Collected data:
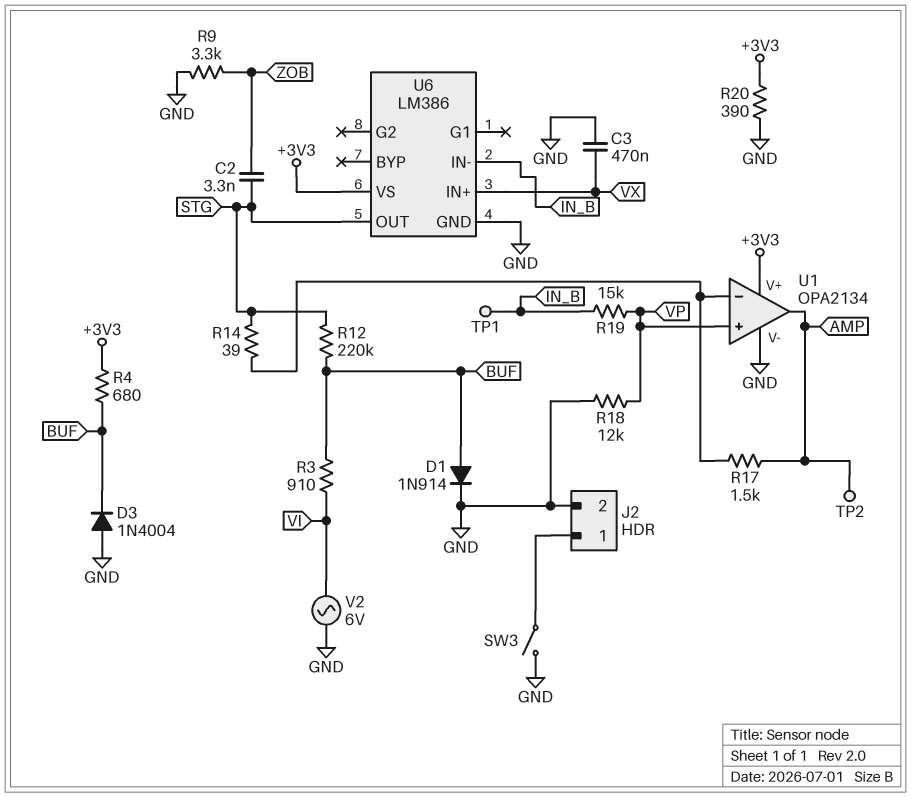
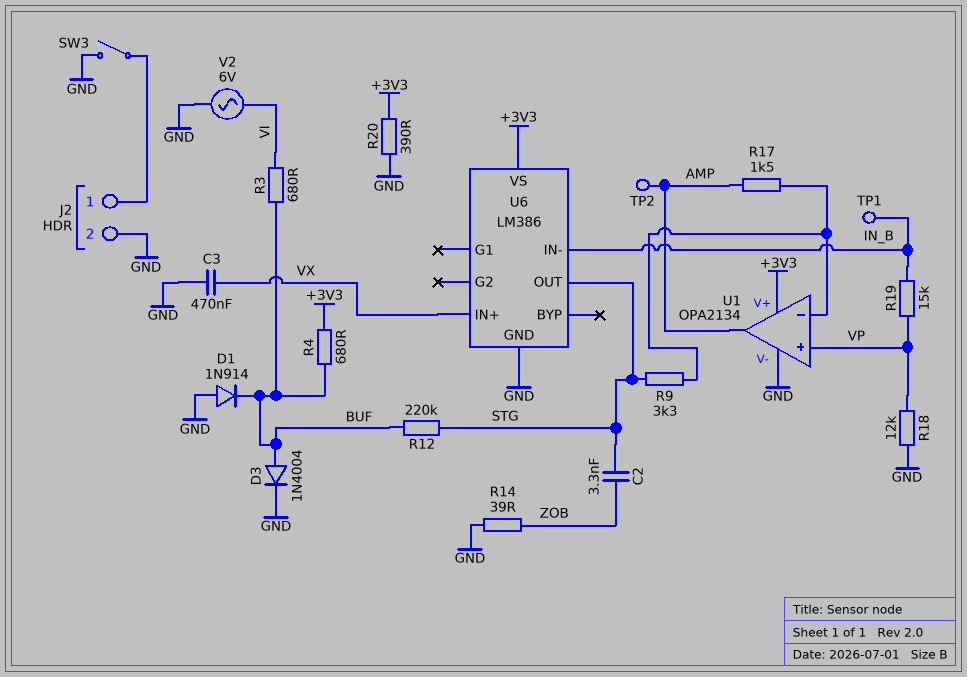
D1: diode 1N914 (A BUF, K GND) -> diode 1N914 (A GND, K BUF)
D3: diode 1N4004 (A GND, K BUF) -> diode 1N4004 (A BUF, K GND)
R3: 910 (BUF, VI) -> 680 (BUF, VI)
R9: 3.3k (GND, ZOB) -> 3.3k (STG, U1/in-)
R14: 39 (STG, U1/in-) -> 39 (GND, ZOB)

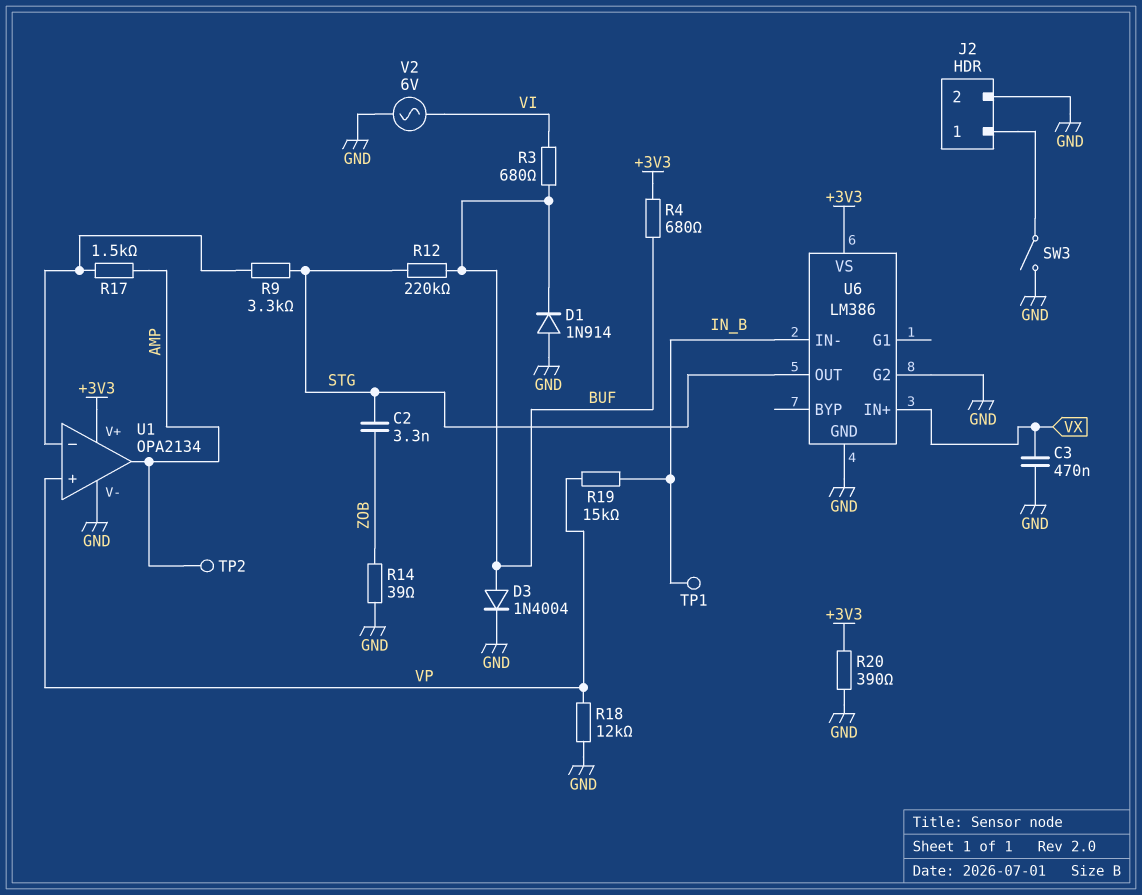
U6 pin G2: none -> GND

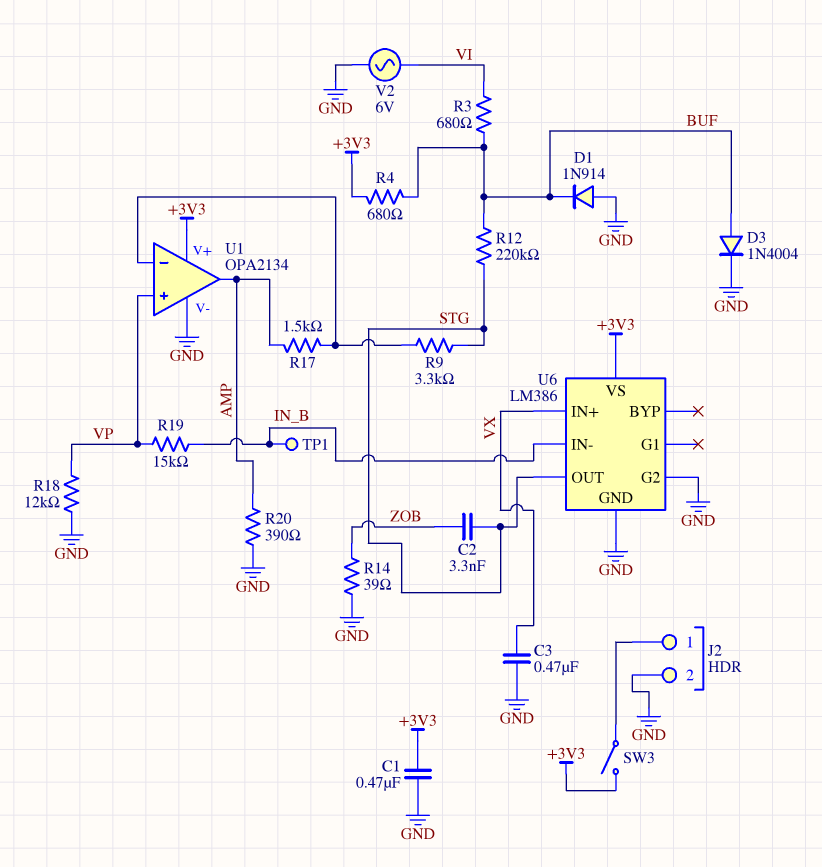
C1: none -> 470nF (+3V3, GND)
R20: 390 (+3V3, GND) -> 390 (AMP, GND)
SW3: switch (GND, J2/1) -> switch (+3V3, J2/1)
TP2: test point (AMP) -> none

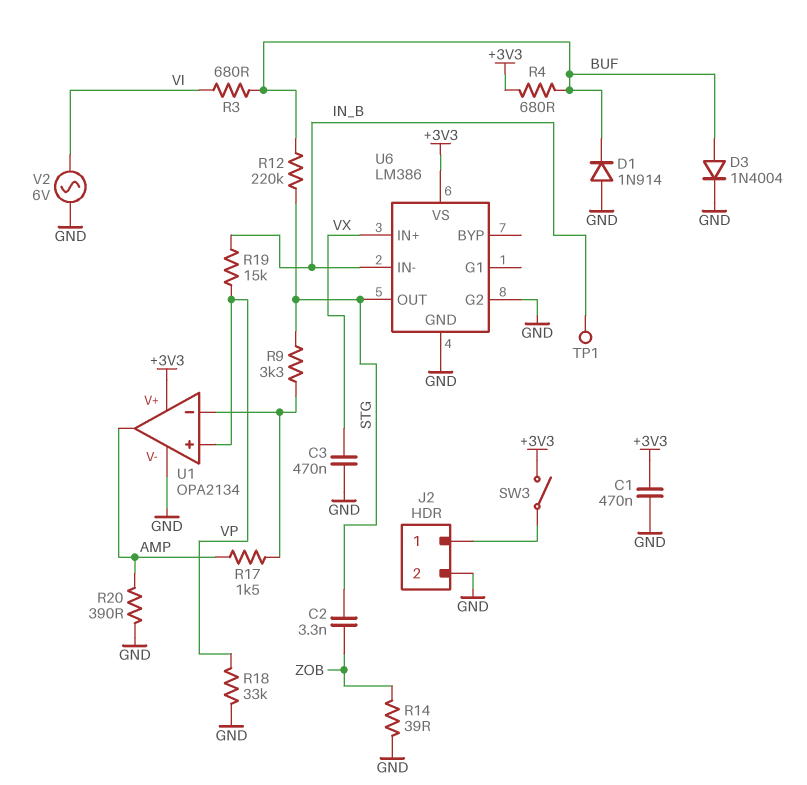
R18: 12k (GND, VP) -> 33k (GND, VP)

→ **ACTIVITY**
I would like an exact copy of the lines from the one holding "U6 pin G2: none -> GND" through the last line of the entries above, with the pictures left out.

→ **COMPLETED EXERCISE**
U6 pin G2: none -> GND

C1: none -> 470nF (+3V3, GND)
R20: 390 (+3V3, GND) -> 390 (AMP, GND)
SW3: switch (GND, J2/1) -> switch (+3V3, J2/1)
TP2: test point (AMP) -> none

R18: 12k (GND, VP) -> 33k (GND, VP)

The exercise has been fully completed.